**What is needed:** Give again, character for character, the lines that lie between the first line of the material and the line with "BATTERY (2nd from", inclusive. Omit pictures.

**Records provided:**

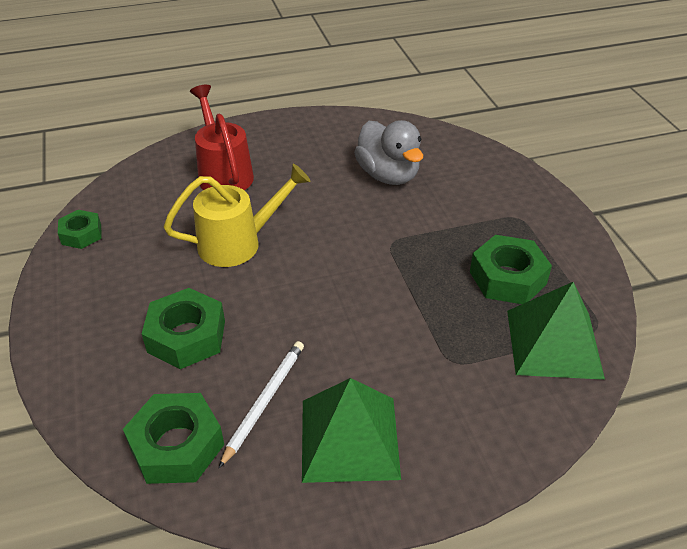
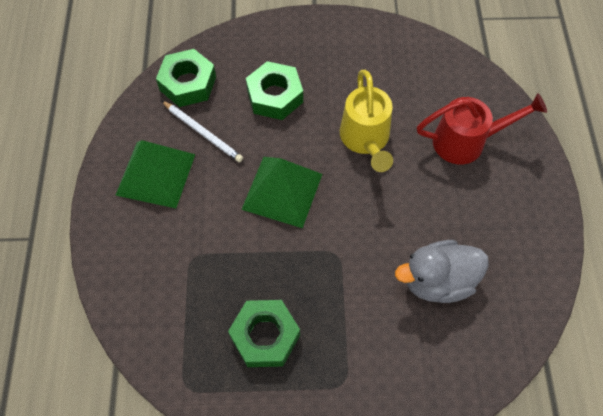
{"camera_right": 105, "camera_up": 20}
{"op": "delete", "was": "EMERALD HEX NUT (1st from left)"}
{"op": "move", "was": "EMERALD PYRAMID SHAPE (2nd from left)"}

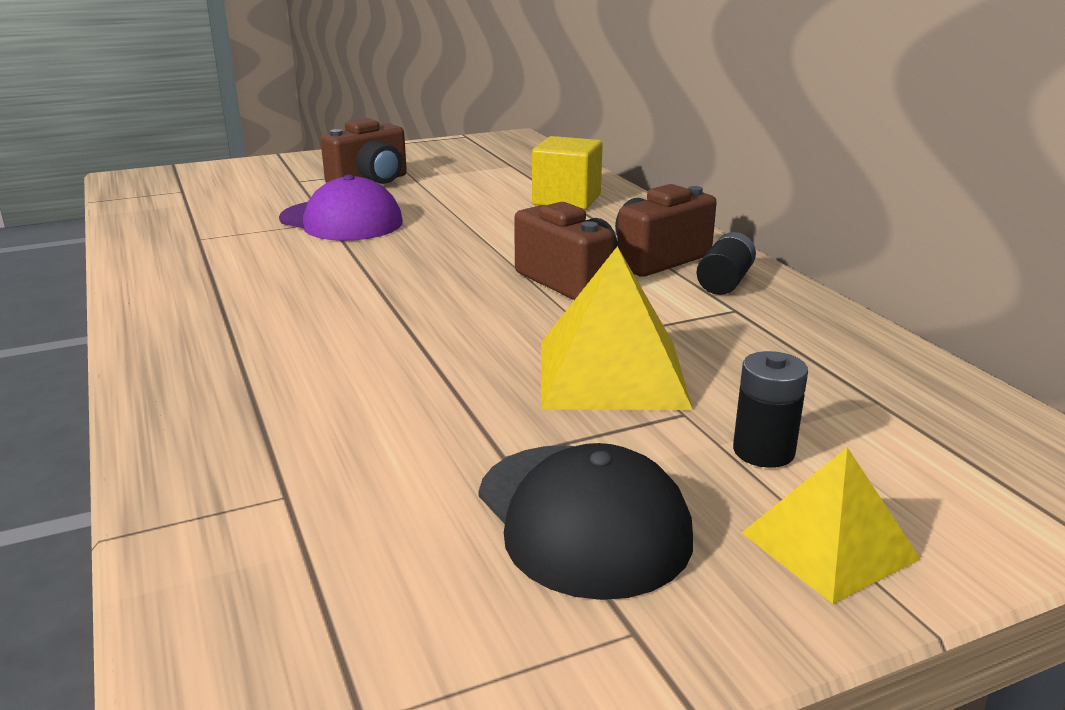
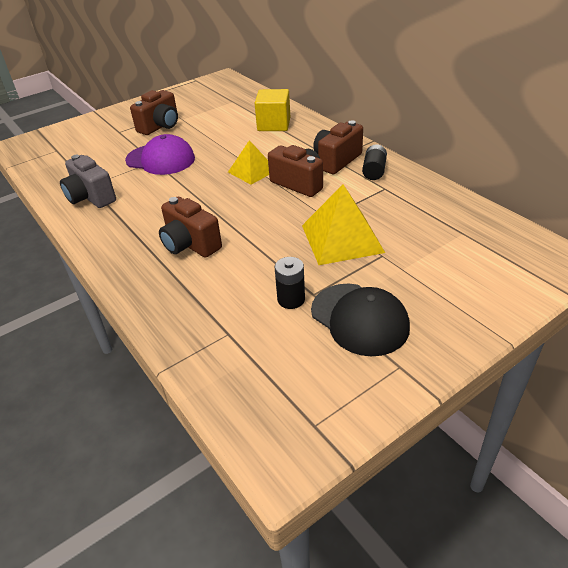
{"camera_right": -10, "camera_up": 15}
{"op": "insert", "now": "GREY COMPACT CAMERA"}
{"op": "insert", "now": "RUSSET COMPACT CAMERA (2nd from left)"}
{"op": "move", "was": "BLACK BATTERY (2nd from left in the first image)", "now": "BLACK BATTERY (1st from left)"}
{"op": "move", "was": "GOLDEN PYRAMID SHAPE (2nd from left in the first image)", "now": "GOLDEN PYRAMID SHAPE (1st from left)"}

**Result of the task:**
{"camera_right": 105, "camera_up": 20}
{"op": "delete", "was": "EMERALD HEX NUT (1st from left)"}
{"op": "move", "was": "EMERALD PYRAMID SHAPE (2nd from left)"}

{"camera_right": -10, "camera_up": 15}
{"op": "insert", "now": "GREY COMPACT CAMERA"}
{"op": "insert", "now": "RUSSET COMPACT CAMERA (2nd from left)"}
{"op": "move", "was": "BLACK BATTERY (2nd from left in the first image)", "now": "BLACK BATTERY (1st from left)"}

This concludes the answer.